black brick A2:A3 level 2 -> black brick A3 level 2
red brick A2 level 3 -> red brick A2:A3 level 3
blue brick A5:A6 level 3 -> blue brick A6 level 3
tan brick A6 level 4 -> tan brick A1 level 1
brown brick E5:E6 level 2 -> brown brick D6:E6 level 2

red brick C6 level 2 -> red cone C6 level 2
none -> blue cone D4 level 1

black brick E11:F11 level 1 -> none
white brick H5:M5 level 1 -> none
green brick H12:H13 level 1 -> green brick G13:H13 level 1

· · · · · · ·

[Task details] Make an exact copy of each line, beginning at the one containing "blue brick A5:A6" and ending with the last line of the data, and of no other line.

[Problem solution]
blue brick A5:A6 level 3 -> blue brick A6 level 3
tan brick A6 level 4 -> tan brick A1 level 1
brown brick E5:E6 level 2 -> brown brick D6:E6 level 2

red brick C6 level 2 -> red cone C6 level 2
none -> blue cone D4 level 1

black brick E11:F11 level 1 -> none
white brick H5:M5 level 1 -> none
green brick H12:H13 level 1 -> green brick G13:H13 level 1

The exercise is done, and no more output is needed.